- _Task to complete_
The line containing "report6.mp3: [1222,65,1253,105] ->" and every line after it, through the end of the records below: repeat them exactly, nothing more.
START Source records
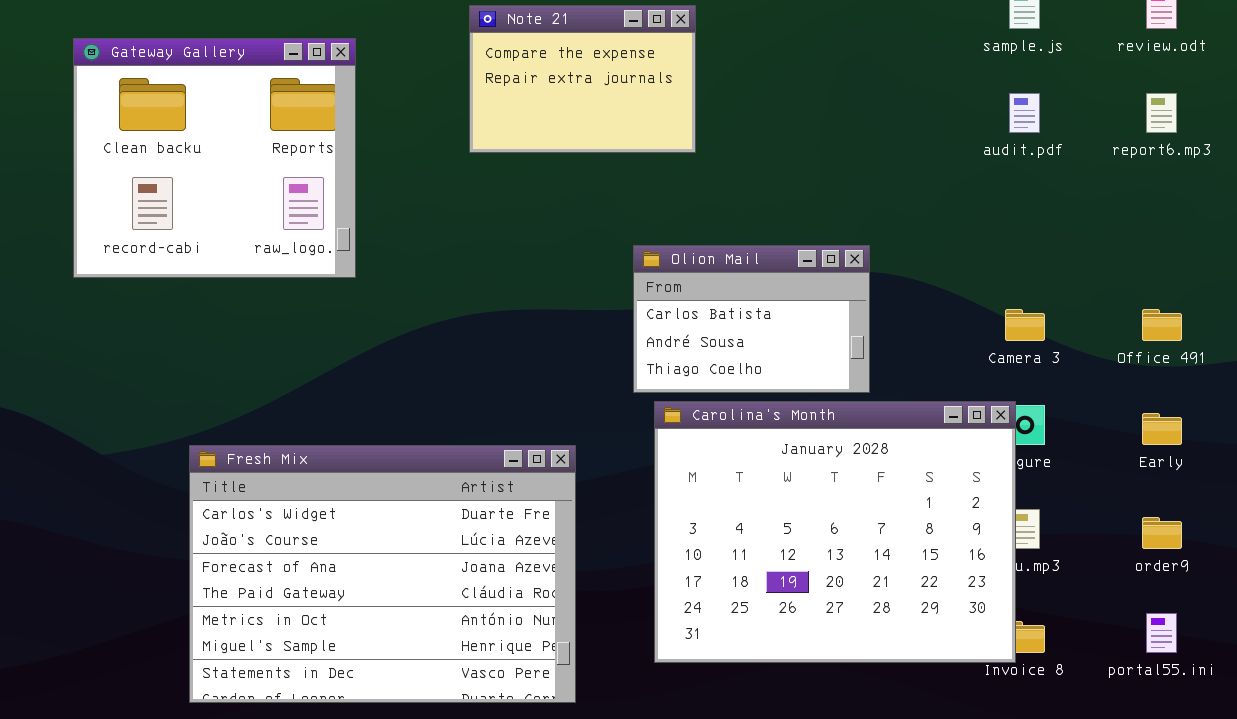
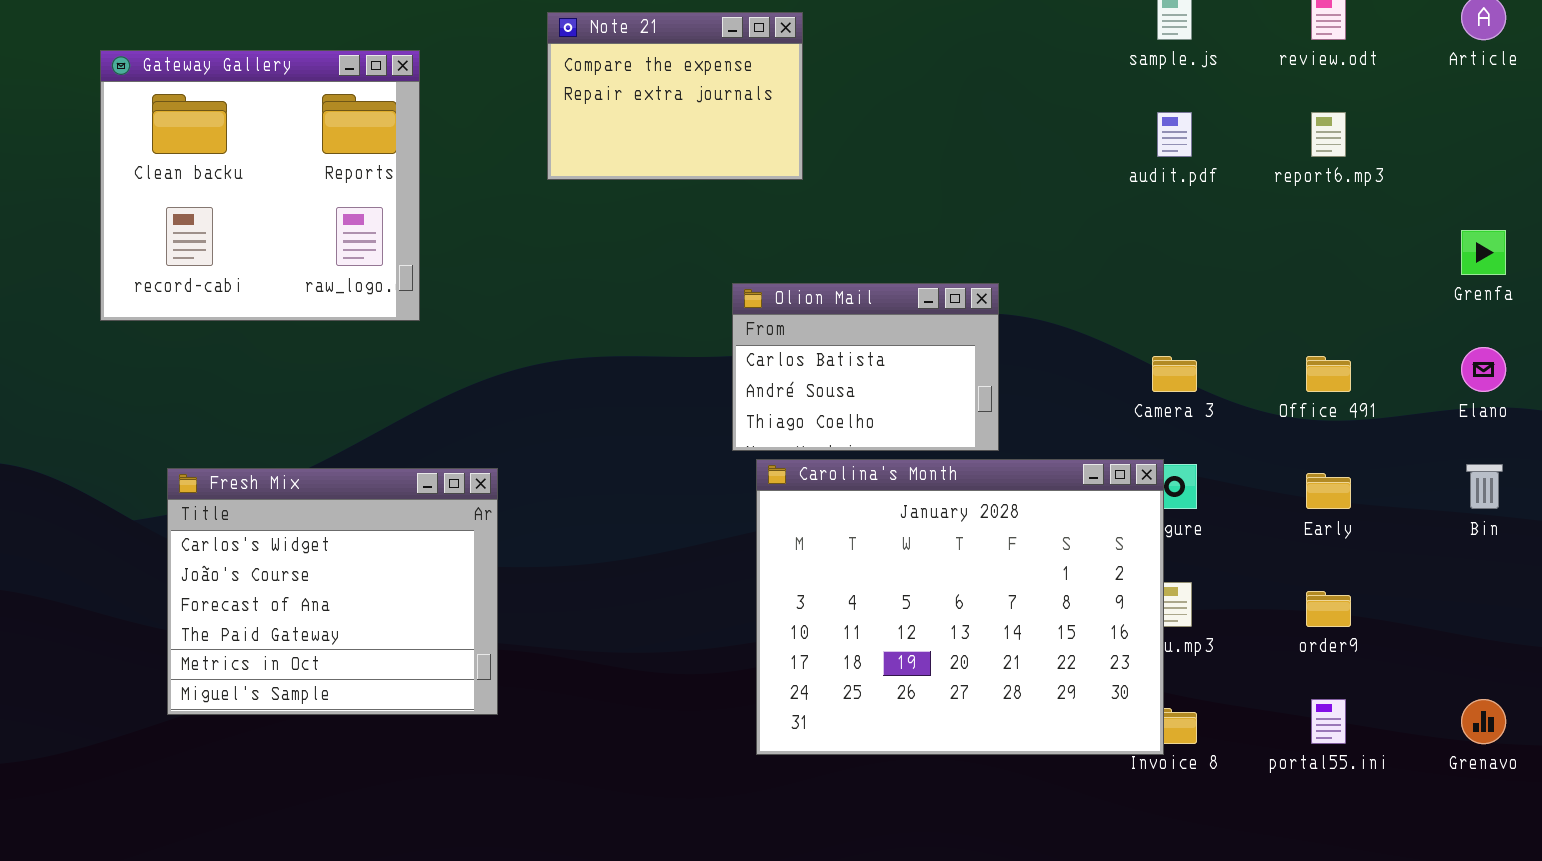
Fresh Mix: [189,445,576,703] -> [167,468,498,715], moved, resized

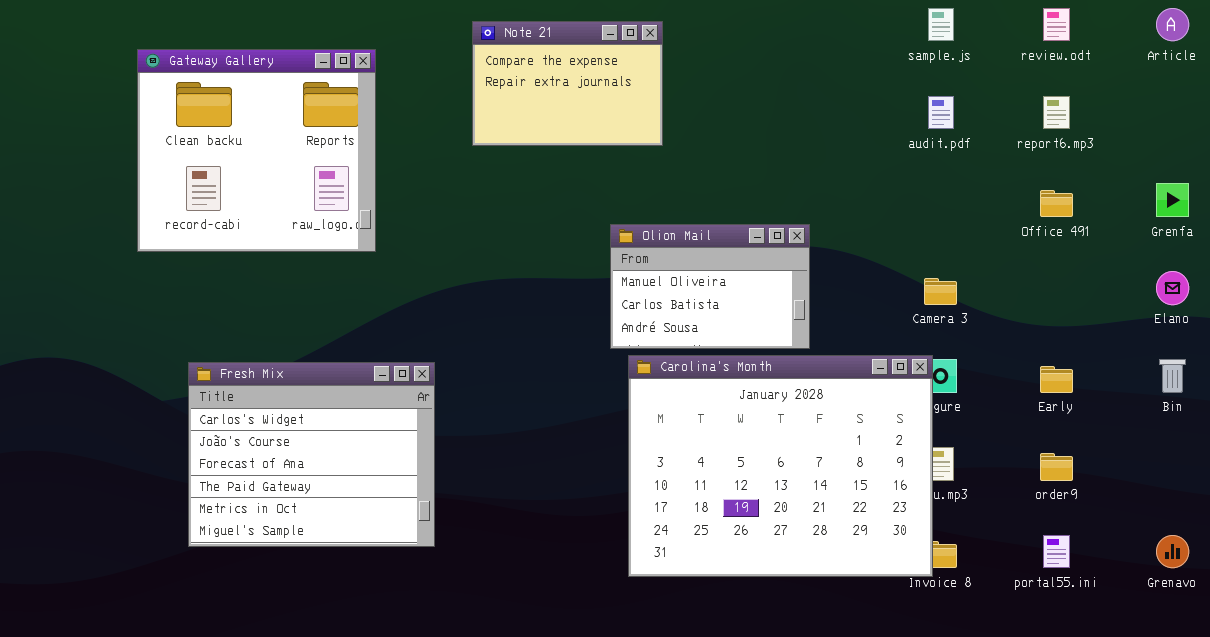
Olion Mail: [732,283,999,451] -> [610,224,810,349], scrolled up 1 row
Office 491: [1306,356,1351,392] -> [1040,190,1073,217], moved

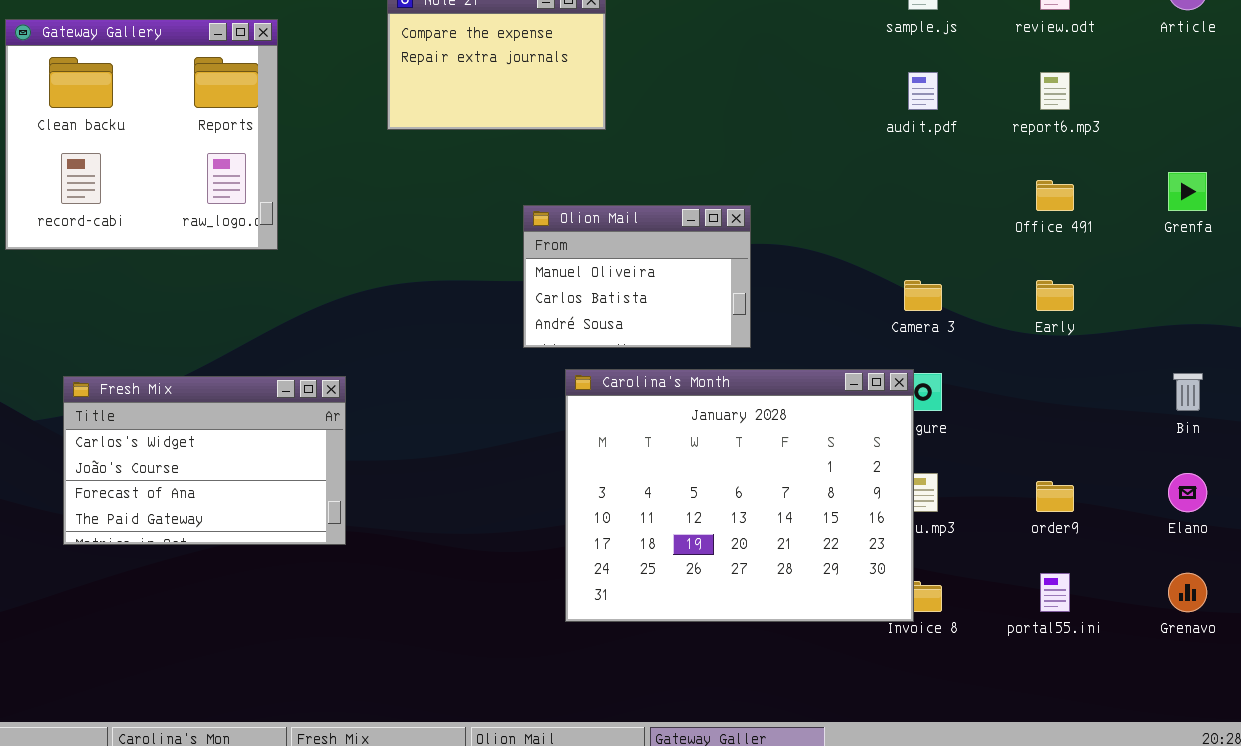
Olion Mail: [610,224,810,349] -> [523,205,751,348], moved
Elano: [1156,271,1189,305] -> [1168,473,1207,512], moved
Fresh Mix: [188,362,435,547] -> [63,376,346,545], resized
Early: [1040,366,1073,393] -> [1036,280,1074,311], moved

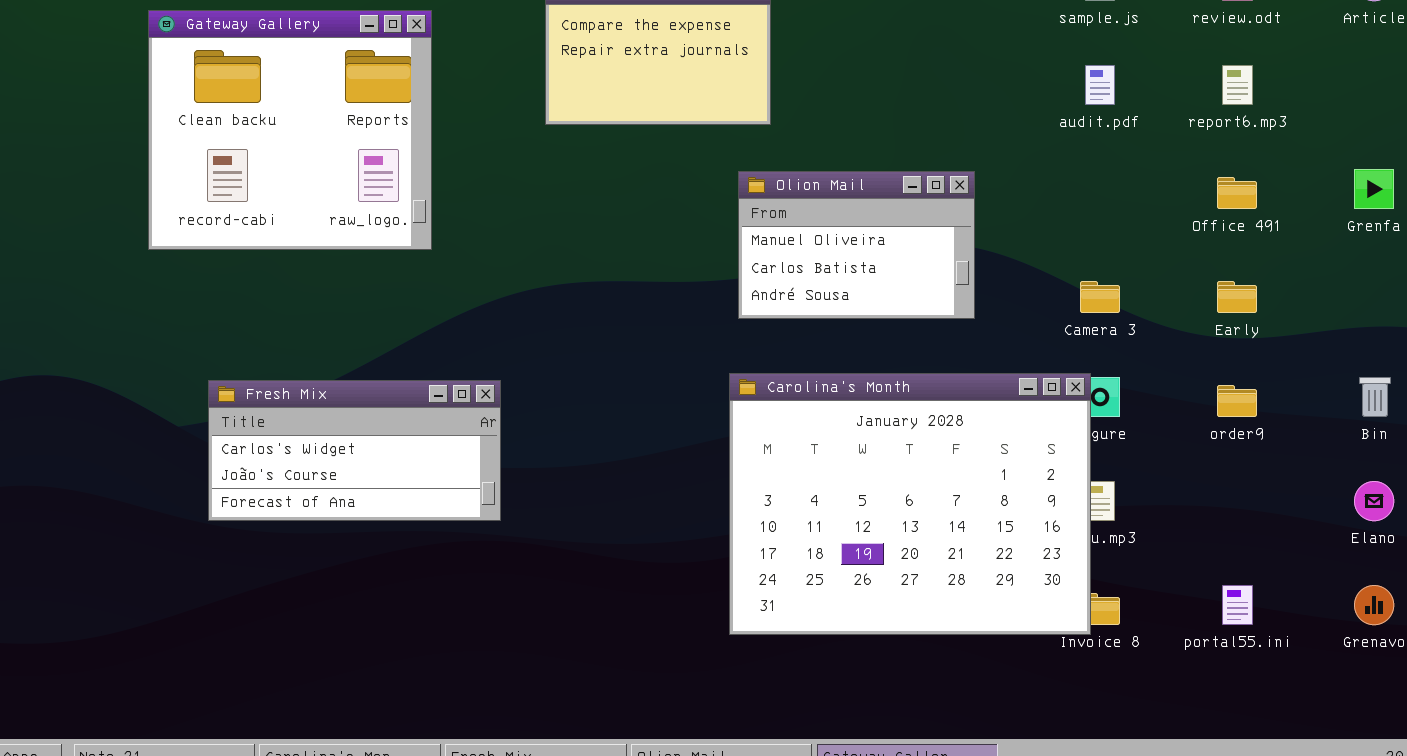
Olion Mail: [523,205,751,348] -> [738,171,975,319], moved
Fresh Mix: [63,376,346,545] -> [208,380,501,521], resized
order9: [1036,481,1074,512] -> [1217,385,1257,417], moved

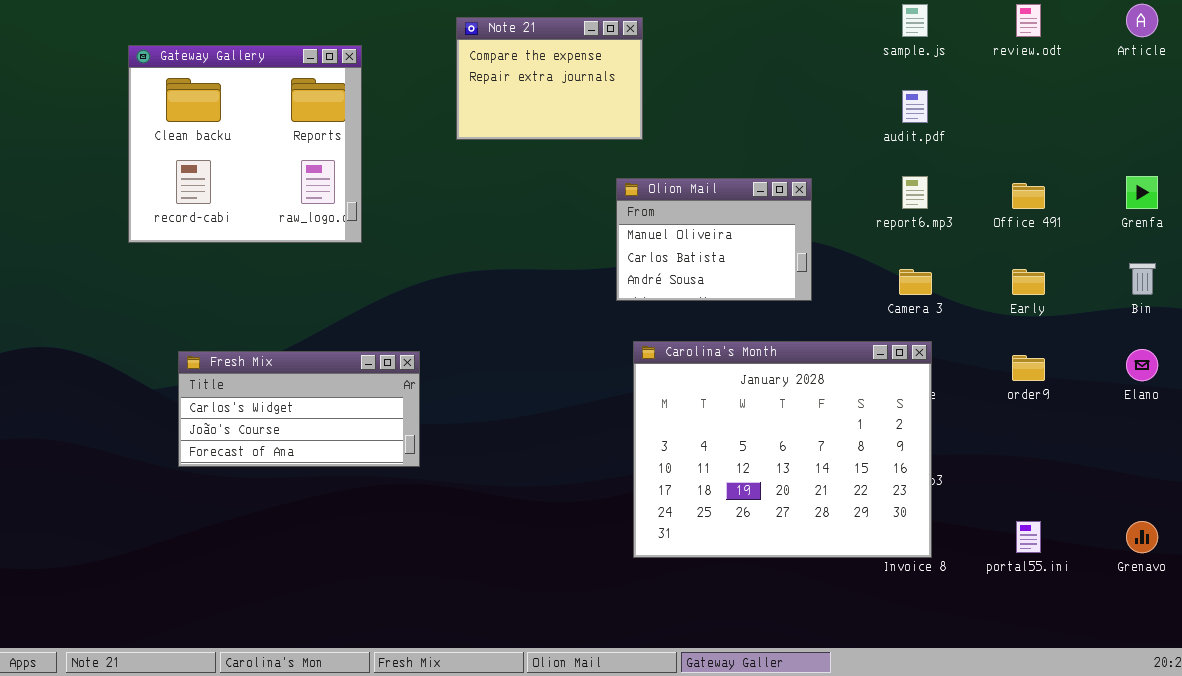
report6.mp3: [1222,65,1253,105] -> [902,176,928,209], moved
Carolina's Month: [729,373,1091,635] -> [633,341,932,558], moved
Bin: [1359,377,1391,417] -> [1129,263,1156,295], moved
Elano: [1354,481,1394,521] -> [1126,349,1158,381], moved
END Source records
- _Worked solution_
report6.mp3: [1222,65,1253,105] -> [902,176,928,209], moved
Carolina's Month: [729,373,1091,635] -> [633,341,932,558], moved
Bin: [1359,377,1391,417] -> [1129,263,1156,295], moved
Elano: [1354,481,1394,521] -> [1126,349,1158,381], moved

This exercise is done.